→ Directions for this task
Write out, word for word, the part of the listing below that opens with the line containing "blue domino: 14 -> 10" and closes with the line containing "purple cylinder: 8 -> 9", keeping both of those lines and adding no others.

→ Data to use
--------

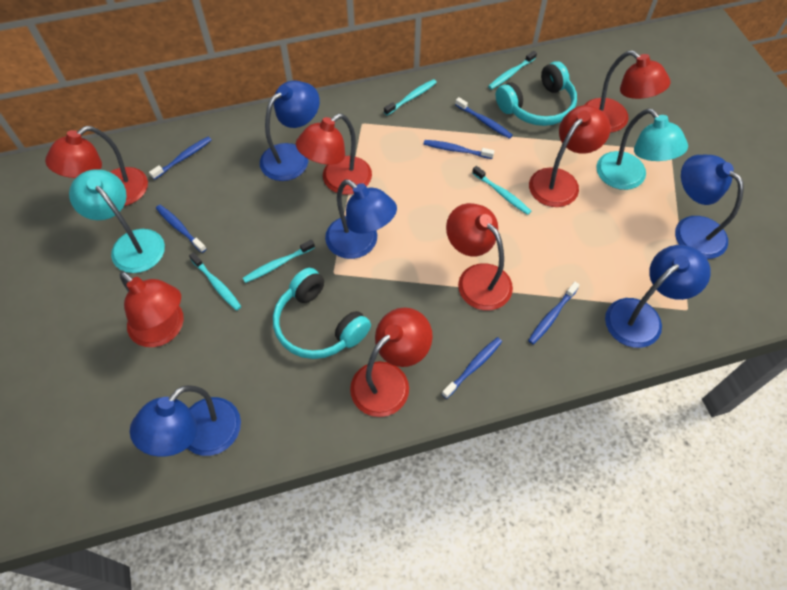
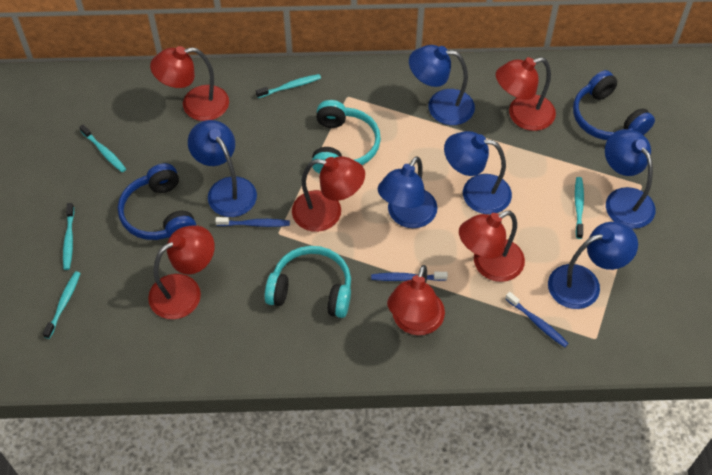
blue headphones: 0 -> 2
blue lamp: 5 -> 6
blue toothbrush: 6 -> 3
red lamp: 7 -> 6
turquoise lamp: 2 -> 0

--------

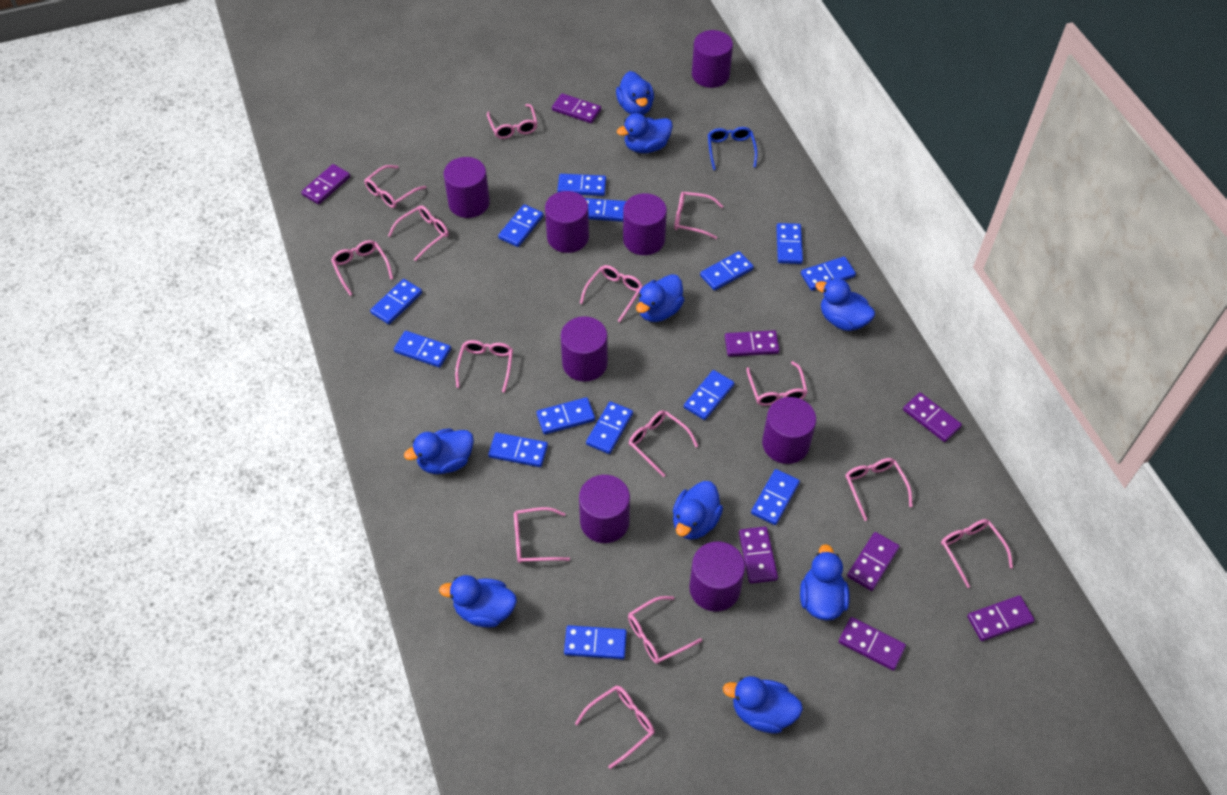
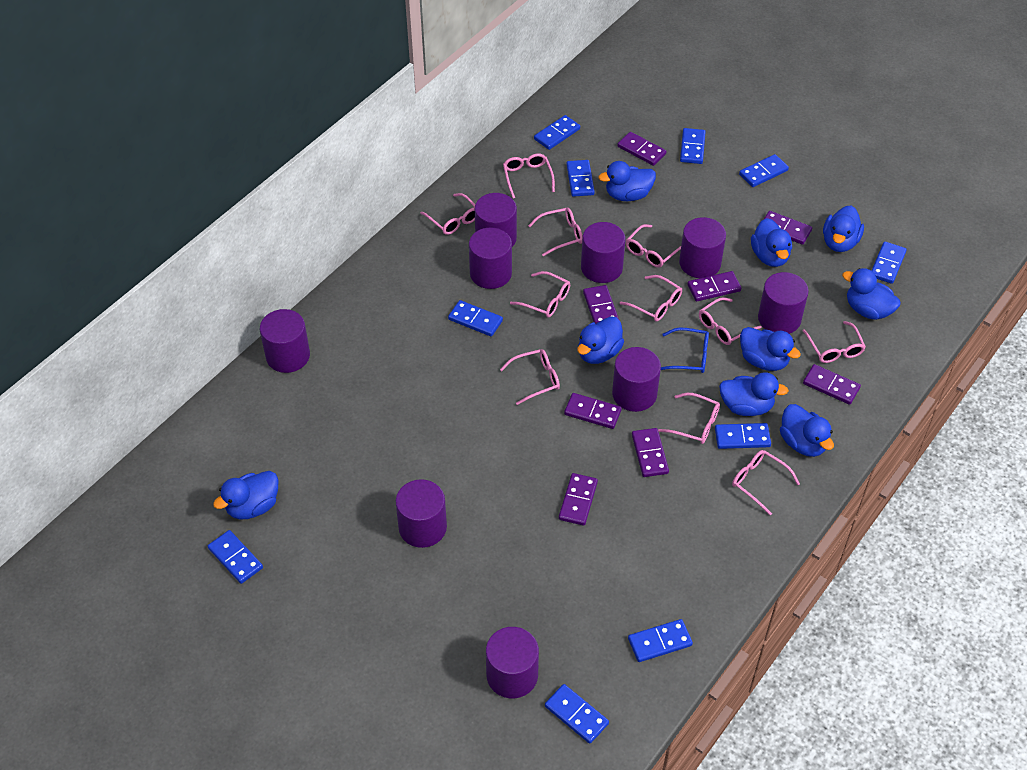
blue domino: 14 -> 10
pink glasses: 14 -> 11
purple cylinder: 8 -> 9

--------

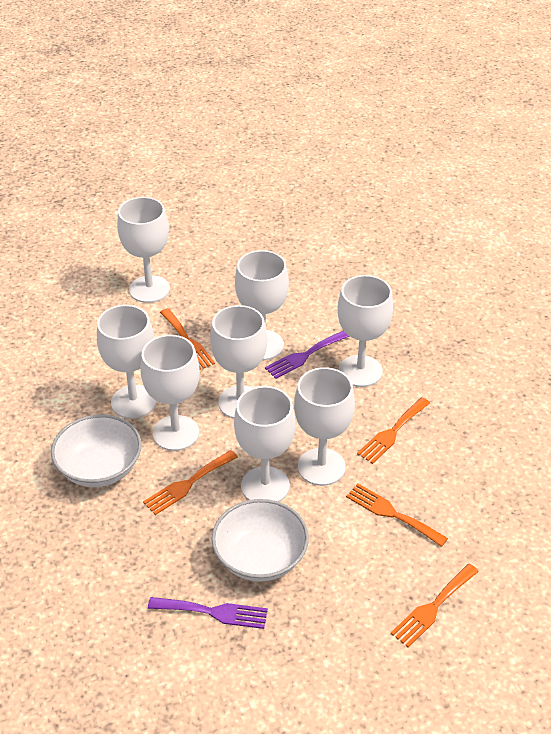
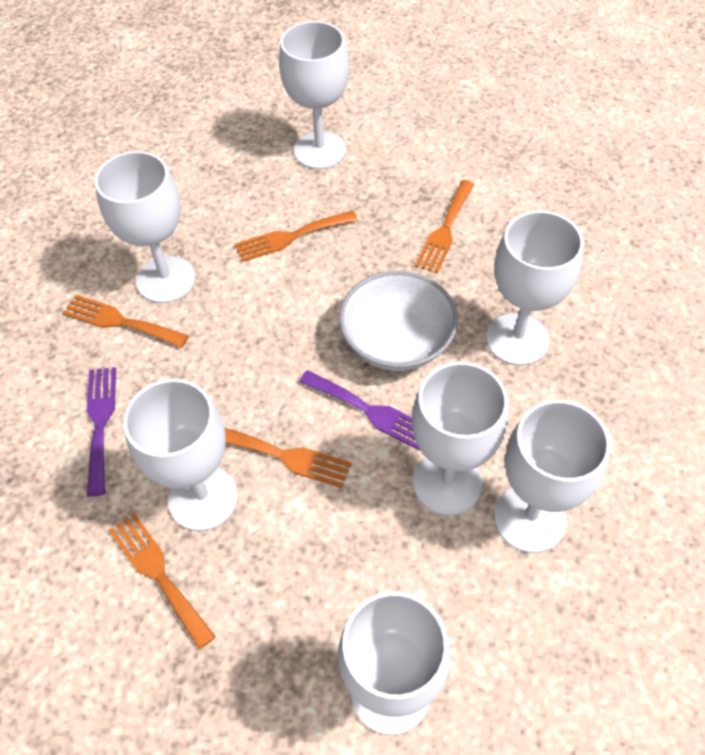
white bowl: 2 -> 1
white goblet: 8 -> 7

--------

→ The answer
blue domino: 14 -> 10
pink glasses: 14 -> 11
purple cylinder: 8 -> 9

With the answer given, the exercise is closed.